Copy each line of the listing that includes "switch".

_RECORDED DATA_
+--

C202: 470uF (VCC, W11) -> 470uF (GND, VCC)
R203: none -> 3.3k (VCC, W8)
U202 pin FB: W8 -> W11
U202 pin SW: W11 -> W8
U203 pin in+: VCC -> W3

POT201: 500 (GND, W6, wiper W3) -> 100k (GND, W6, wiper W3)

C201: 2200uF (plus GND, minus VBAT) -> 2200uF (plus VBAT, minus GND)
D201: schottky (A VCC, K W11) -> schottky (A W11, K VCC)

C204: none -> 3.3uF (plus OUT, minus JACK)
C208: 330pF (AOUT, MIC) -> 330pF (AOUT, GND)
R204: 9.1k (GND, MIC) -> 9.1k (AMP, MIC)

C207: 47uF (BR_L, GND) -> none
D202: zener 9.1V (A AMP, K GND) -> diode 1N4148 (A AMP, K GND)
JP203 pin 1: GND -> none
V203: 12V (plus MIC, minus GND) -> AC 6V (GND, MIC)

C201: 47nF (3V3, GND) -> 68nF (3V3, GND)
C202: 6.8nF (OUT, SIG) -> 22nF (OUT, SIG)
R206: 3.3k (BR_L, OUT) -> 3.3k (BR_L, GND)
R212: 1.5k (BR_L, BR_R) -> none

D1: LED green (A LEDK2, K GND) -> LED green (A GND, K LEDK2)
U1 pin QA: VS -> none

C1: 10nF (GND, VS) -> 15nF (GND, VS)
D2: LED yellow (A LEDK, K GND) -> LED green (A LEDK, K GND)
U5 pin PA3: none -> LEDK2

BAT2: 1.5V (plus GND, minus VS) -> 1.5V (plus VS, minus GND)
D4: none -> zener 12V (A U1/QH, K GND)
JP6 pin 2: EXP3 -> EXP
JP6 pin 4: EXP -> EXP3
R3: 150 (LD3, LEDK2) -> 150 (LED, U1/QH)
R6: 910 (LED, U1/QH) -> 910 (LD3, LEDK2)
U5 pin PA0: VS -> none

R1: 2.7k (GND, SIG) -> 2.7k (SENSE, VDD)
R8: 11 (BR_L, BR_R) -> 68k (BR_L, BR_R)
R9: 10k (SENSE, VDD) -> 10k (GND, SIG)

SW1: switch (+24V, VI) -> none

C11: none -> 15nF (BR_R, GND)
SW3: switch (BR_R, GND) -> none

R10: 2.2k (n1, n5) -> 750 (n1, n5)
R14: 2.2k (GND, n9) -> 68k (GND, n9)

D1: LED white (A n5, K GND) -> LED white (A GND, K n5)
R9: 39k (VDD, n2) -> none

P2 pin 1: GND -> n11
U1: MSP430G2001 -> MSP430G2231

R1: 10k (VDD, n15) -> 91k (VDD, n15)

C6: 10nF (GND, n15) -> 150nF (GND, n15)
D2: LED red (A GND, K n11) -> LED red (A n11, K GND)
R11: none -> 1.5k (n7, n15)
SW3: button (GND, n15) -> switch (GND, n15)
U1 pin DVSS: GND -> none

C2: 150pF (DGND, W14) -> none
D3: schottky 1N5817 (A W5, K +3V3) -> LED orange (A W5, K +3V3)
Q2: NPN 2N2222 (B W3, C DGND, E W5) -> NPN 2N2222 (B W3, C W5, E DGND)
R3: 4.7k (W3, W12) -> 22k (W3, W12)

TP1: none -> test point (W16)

+--

_TASK RESULT_
SW1: switch (+24V, VI) -> none
SW3: switch (BR_R, GND) -> none
SW3: button (GND, n15) -> switch (GND, n15)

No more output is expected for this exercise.